What is needed: Only the lines from the one containing "(284, 232) = (207, 460): pink" through the final line of the entries below are wanted, each copied exactly.

Supplied data:

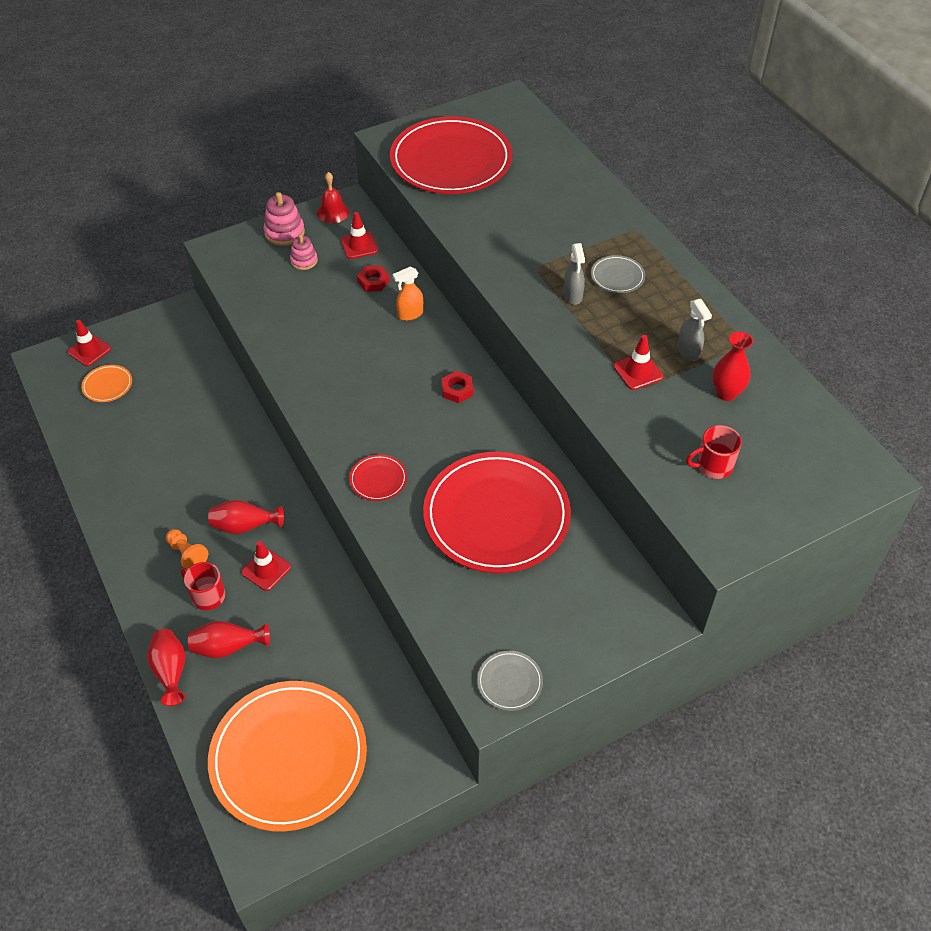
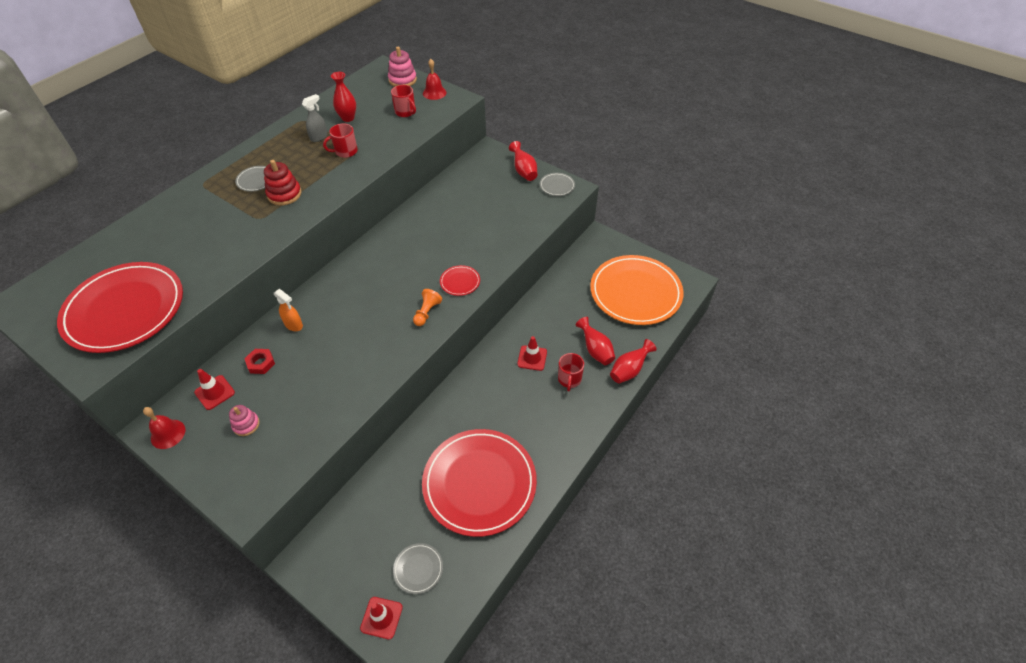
camera: 115 degrees left, 0 degrees up
(107, 385) = (418, 569): orange plate -> grey plate
(187, 554) = (547, 408): orange pawn -> orange pawn (427, 312)
(245, 526) = (507, 386): red vase -> red vase (524, 171)
(284, 232) = (207, 460): pink stacking toy -> pink stacking toy (402, 80)
(457, 390) = (363, 272): red nut -> none
(496, 515) = (457, 222): red plate -> red plate (479, 483)
(572, 296) = (284, 194): grey spray bottle -> red stacking toy
(638, 371) = (345, 151): red traffic cone -> red mug
(758, 521) = (434, 93): none -> red bell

Answer space:
(284, 232) = (207, 460): pink stacking toy -> pink stacking toy (402, 80)
(457, 390) = (363, 272): red nut -> none
(496, 515) = (457, 222): red plate -> red plate (479, 483)
(572, 296) = (284, 194): grey spray bottle -> red stacking toy
(638, 371) = (345, 151): red traffic cone -> red mug
(758, 521) = (434, 93): none -> red bell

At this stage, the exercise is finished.